**Task**
The entries that follow must be given again exactly, with the pictures excluded.

[Opening Records provided section]

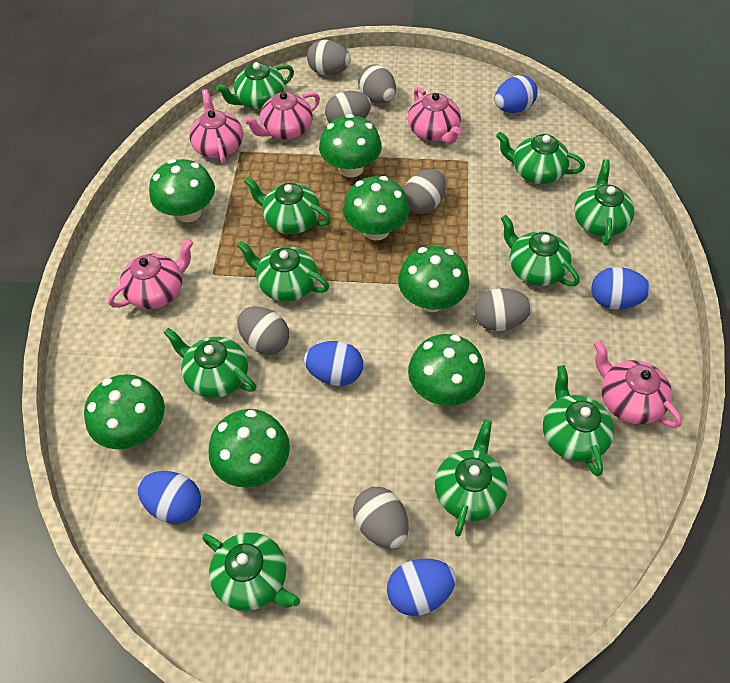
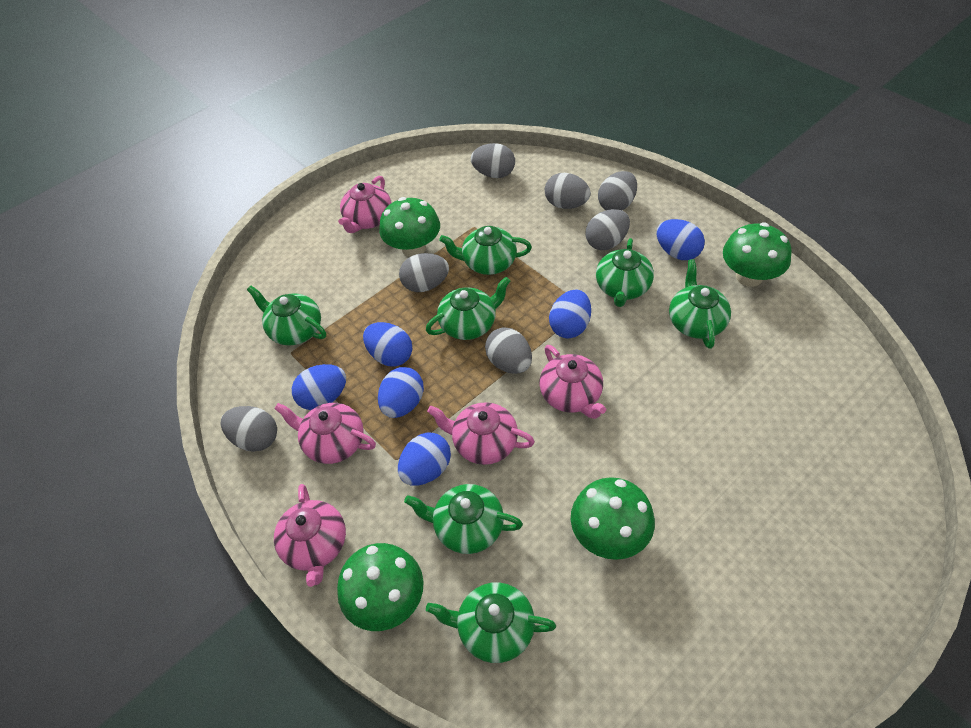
blue egg: 5 -> 6
green mushroom: 7 -> 4
green teapot: 10 -> 7

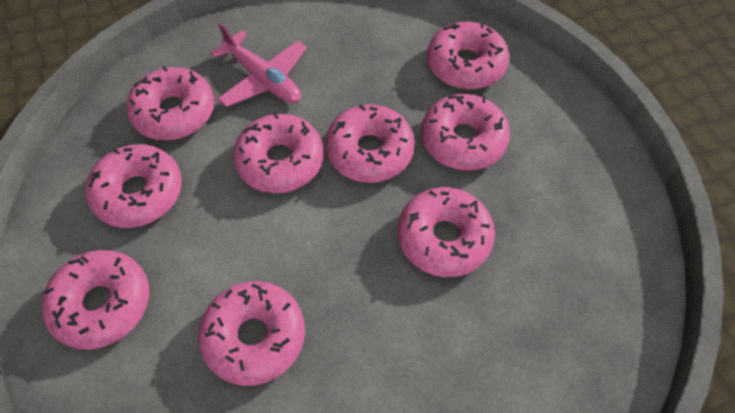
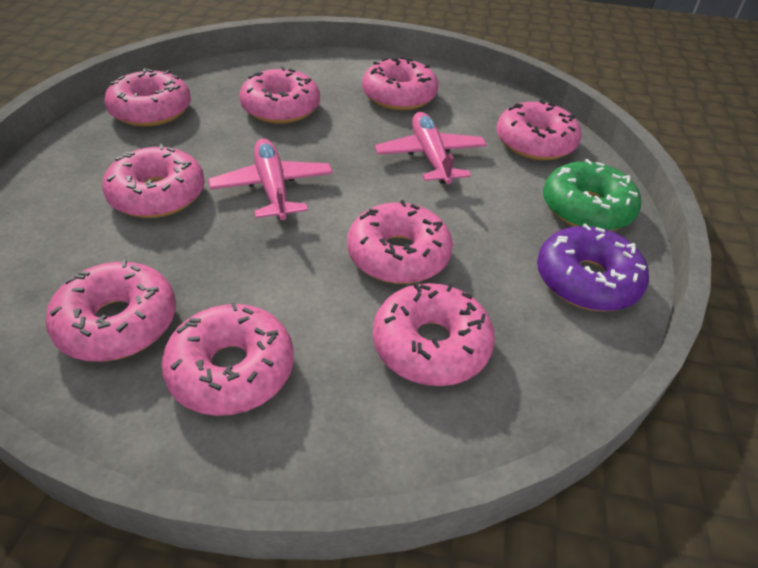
green donut: 0 -> 1
pink plane: 1 -> 2
purple donut: 0 -> 1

[Closing Records provided section]

**Your solution**
blue egg: 5 -> 6
green mushroom: 7 -> 4
green teapot: 10 -> 7

green donut: 0 -> 1
pink plane: 1 -> 2
purple donut: 0 -> 1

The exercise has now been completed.